**Exercise instructions**: Print every record exactly as it appears. Leave the pictures out.

**Records supplied**:
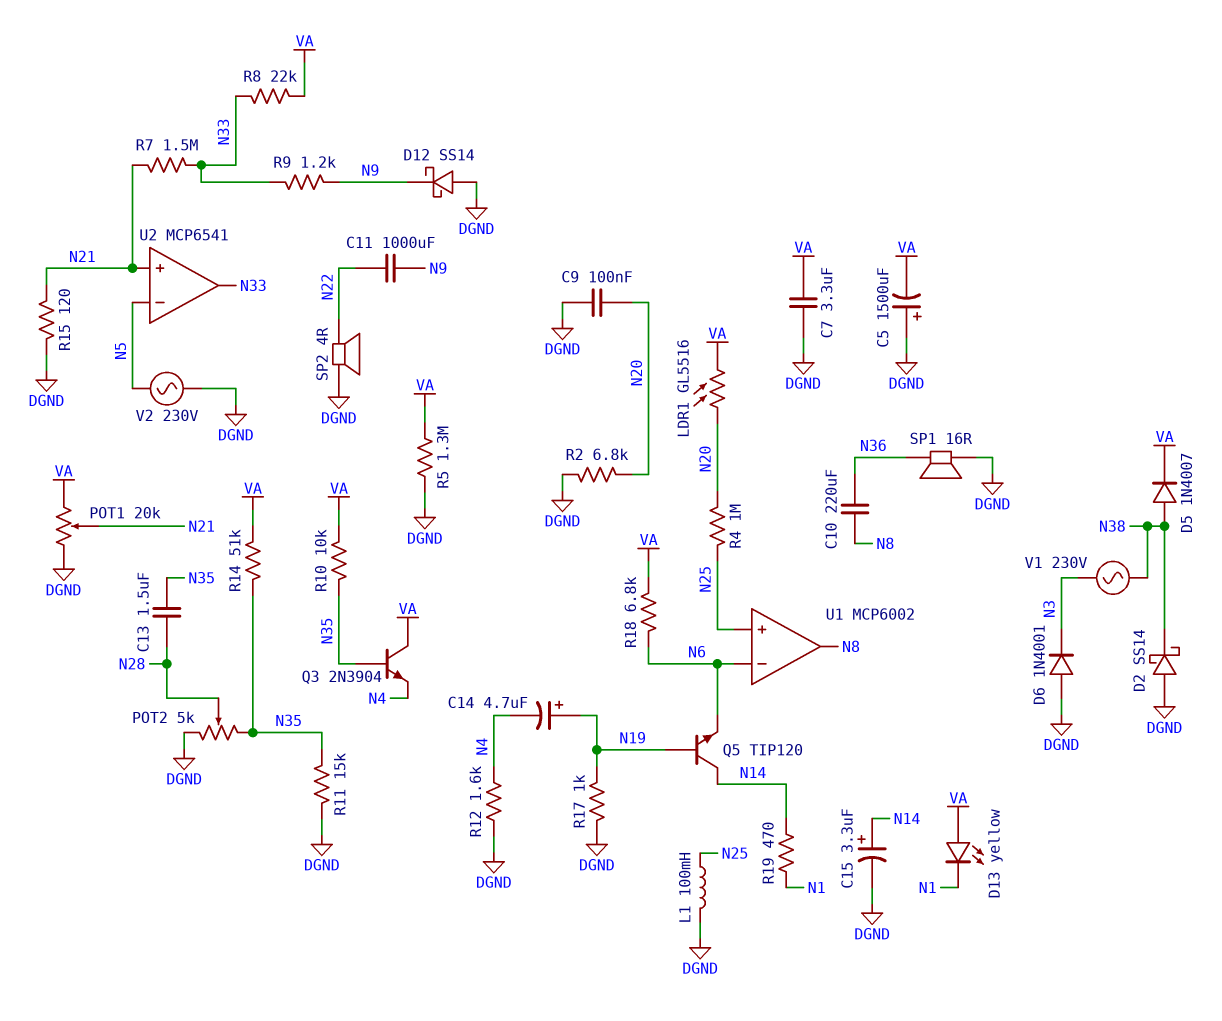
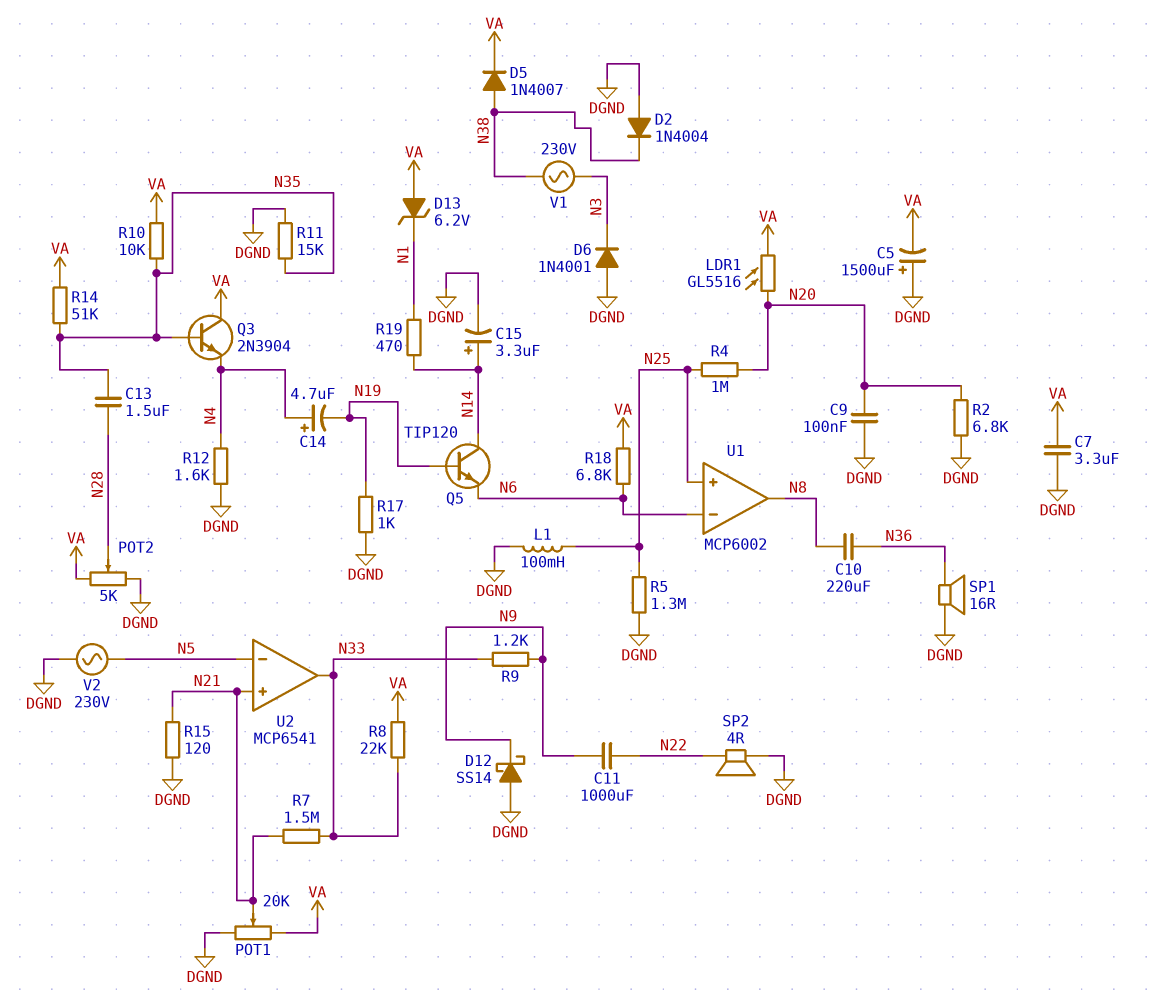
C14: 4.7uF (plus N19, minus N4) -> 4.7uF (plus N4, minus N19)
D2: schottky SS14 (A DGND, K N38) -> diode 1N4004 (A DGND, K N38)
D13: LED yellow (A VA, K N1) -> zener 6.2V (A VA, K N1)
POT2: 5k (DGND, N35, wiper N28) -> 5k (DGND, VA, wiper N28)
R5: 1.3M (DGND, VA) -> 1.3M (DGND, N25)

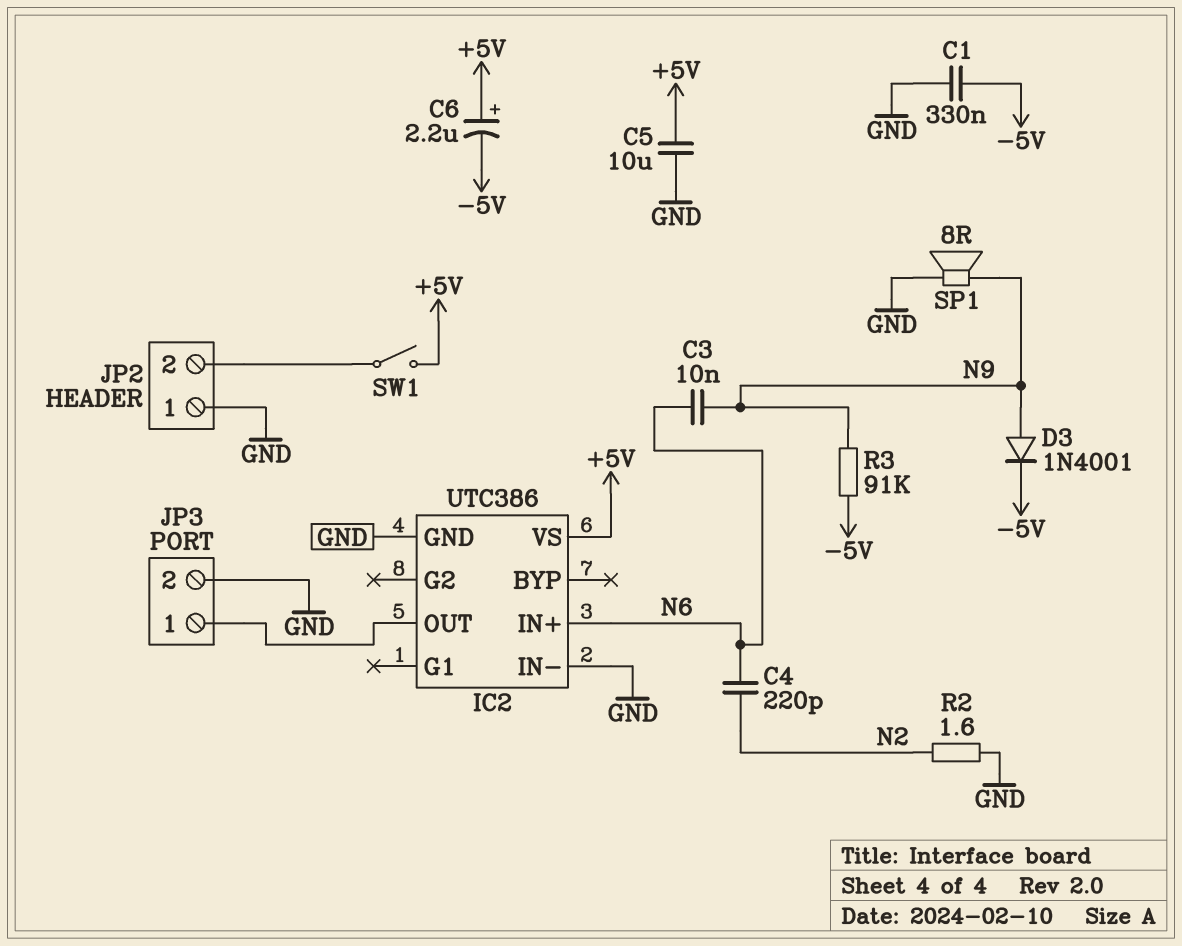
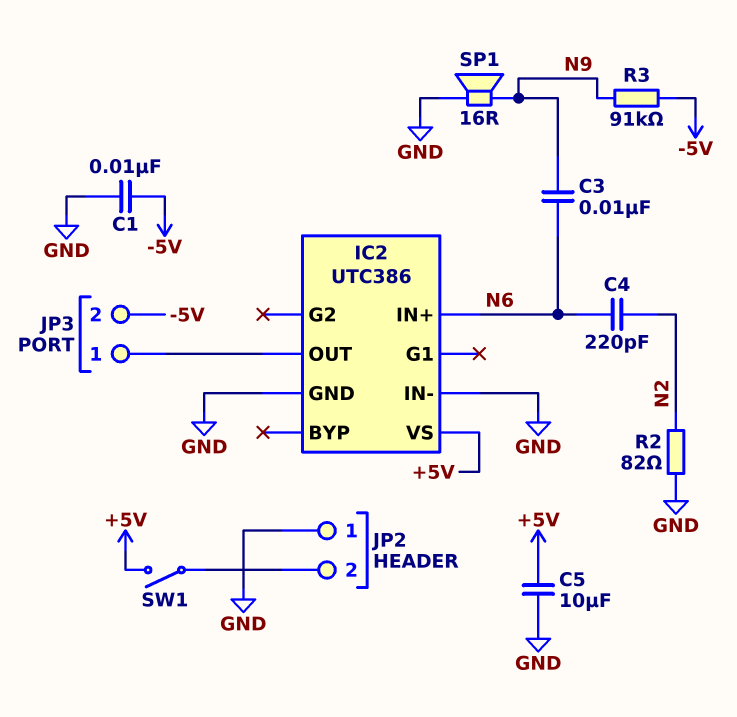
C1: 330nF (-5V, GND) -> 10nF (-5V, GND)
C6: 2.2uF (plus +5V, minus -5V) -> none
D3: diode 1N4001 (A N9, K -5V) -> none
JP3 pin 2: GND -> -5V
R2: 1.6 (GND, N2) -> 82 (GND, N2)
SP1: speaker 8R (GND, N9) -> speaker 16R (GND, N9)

**Solution for this task**:
C14: 4.7uF (plus N19, minus N4) -> 4.7uF (plus N4, minus N19)
D2: schottky SS14 (A DGND, K N38) -> diode 1N4004 (A DGND, K N38)
D13: LED yellow (A VA, K N1) -> zener 6.2V (A VA, K N1)
POT2: 5k (DGND, N35, wiper N28) -> 5k (DGND, VA, wiper N28)
R5: 1.3M (DGND, VA) -> 1.3M (DGND, N25)

C1: 330nF (-5V, GND) -> 10nF (-5V, GND)
C6: 2.2uF (plus +5V, minus -5V) -> none
D3: diode 1N4001 (A N9, K -5V) -> none
JP3 pin 2: GND -> -5V
R2: 1.6 (GND, N2) -> 82 (GND, N2)
SP1: speaker 8R (GND, N9) -> speaker 16R (GND, N9)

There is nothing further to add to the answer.